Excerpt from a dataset

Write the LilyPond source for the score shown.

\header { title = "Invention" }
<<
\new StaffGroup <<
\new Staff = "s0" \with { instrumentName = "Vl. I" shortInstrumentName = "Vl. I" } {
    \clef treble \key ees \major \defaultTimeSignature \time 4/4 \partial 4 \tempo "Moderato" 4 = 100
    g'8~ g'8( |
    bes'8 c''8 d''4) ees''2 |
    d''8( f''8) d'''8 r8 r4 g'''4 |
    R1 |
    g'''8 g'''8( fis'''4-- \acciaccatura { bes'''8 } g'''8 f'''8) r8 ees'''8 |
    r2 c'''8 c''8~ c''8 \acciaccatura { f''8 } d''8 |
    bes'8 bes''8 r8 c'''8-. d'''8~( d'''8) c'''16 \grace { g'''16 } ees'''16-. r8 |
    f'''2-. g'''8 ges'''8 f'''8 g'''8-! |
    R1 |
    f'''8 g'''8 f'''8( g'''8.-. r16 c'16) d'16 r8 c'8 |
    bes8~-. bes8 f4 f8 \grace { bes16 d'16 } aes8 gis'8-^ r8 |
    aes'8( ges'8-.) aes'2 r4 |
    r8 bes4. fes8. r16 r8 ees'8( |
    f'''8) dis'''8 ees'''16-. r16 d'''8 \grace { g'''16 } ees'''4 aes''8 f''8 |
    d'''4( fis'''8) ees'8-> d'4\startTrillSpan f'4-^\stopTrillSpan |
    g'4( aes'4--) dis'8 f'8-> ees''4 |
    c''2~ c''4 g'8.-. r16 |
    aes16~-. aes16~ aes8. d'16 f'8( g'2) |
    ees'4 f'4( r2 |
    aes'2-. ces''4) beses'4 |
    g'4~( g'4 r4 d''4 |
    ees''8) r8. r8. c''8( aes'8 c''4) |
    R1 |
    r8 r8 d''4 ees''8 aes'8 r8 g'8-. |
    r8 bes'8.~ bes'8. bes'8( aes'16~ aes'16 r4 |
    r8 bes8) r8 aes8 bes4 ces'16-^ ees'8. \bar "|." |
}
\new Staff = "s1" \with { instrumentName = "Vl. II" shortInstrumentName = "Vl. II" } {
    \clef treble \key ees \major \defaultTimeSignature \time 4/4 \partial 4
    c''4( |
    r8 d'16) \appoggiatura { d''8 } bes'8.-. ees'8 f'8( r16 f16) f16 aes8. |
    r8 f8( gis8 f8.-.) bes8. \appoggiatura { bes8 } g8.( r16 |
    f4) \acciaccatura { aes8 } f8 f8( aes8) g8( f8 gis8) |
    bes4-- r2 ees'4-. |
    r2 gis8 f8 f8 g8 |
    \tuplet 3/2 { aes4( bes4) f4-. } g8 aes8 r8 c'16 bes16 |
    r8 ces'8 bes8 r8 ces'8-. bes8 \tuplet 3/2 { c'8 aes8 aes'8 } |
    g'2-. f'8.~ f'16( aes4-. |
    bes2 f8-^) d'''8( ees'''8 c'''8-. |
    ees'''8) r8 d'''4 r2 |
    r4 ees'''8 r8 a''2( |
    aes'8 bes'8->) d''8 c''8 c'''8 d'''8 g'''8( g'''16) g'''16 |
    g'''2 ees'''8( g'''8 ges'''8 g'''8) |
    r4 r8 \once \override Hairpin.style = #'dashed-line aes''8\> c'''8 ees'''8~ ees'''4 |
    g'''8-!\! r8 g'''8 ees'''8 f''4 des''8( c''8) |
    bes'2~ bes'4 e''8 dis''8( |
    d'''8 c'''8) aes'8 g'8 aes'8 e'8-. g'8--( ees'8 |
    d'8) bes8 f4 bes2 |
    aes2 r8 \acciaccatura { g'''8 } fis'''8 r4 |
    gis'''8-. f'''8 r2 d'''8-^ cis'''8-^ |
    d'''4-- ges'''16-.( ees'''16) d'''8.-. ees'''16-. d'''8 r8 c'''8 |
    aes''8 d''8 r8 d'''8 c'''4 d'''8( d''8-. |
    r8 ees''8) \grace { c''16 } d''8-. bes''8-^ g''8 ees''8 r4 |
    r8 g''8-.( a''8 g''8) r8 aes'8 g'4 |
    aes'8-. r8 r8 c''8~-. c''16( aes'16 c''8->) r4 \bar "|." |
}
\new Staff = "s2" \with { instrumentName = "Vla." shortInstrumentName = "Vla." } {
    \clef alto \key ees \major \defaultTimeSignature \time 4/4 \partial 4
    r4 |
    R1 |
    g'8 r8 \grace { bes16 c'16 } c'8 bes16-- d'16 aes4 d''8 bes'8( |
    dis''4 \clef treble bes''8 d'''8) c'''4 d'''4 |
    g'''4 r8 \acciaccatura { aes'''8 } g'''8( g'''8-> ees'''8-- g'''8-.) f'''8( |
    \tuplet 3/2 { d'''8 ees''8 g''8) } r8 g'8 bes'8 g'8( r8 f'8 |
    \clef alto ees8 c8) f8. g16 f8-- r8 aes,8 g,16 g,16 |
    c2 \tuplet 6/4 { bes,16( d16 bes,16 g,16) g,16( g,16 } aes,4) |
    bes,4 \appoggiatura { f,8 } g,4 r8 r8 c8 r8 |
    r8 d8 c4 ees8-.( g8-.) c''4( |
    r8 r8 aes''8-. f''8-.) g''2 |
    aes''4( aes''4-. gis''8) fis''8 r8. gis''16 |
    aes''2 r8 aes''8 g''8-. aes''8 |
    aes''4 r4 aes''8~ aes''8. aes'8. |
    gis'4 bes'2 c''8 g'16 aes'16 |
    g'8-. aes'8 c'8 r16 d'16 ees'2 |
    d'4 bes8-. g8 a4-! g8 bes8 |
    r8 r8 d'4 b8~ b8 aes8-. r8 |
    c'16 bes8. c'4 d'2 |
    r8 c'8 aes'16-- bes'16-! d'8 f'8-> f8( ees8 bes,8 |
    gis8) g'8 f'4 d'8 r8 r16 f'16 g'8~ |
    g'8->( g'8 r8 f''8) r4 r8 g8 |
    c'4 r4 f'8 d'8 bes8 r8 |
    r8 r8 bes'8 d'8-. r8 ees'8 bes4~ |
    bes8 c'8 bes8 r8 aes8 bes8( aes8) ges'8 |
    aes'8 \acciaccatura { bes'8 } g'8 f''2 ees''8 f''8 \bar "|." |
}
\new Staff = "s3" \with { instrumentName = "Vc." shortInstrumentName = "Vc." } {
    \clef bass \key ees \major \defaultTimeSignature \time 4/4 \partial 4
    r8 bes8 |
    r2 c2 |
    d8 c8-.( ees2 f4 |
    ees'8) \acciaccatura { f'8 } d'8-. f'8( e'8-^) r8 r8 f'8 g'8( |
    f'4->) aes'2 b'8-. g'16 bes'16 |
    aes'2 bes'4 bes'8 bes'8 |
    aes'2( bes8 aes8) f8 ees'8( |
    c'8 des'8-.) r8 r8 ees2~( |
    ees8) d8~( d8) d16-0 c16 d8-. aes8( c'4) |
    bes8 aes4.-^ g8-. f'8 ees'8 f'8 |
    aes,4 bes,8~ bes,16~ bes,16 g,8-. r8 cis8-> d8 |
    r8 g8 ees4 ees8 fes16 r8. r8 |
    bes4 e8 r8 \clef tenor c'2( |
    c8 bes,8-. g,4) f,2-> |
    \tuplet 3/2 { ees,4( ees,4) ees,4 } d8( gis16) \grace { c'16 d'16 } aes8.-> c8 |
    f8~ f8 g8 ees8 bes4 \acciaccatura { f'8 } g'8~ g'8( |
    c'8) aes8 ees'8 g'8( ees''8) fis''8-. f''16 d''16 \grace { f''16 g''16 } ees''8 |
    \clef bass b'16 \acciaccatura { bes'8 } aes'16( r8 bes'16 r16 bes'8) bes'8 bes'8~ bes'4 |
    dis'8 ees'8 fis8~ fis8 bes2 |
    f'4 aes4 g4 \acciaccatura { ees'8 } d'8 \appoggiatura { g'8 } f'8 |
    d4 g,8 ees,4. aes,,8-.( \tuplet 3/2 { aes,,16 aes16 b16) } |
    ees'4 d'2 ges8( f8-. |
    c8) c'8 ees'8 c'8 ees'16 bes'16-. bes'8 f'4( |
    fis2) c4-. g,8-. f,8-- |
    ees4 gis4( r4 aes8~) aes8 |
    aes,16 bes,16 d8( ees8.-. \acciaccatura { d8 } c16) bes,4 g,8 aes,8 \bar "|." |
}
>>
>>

Task objective =>
Locate each line above that contains the string "shortInstrumentName", with case counting, and copy those lines.

Result for this task =>
\new Staff = "s0" \with { instrumentName = "Vl. I" shortInstrumentName = "Vl. I" } {
\new Staff = "s1" \with { instrumentName = "Vl. II" shortInstrumentName = "Vl. II" } {
\new Staff = "s2" \with { instrumentName = "Vla." shortInstrumentName = "Vla." } {
\new Staff = "s3" \with { instrumentName = "Vc." shortInstrumentName = "Vc." } {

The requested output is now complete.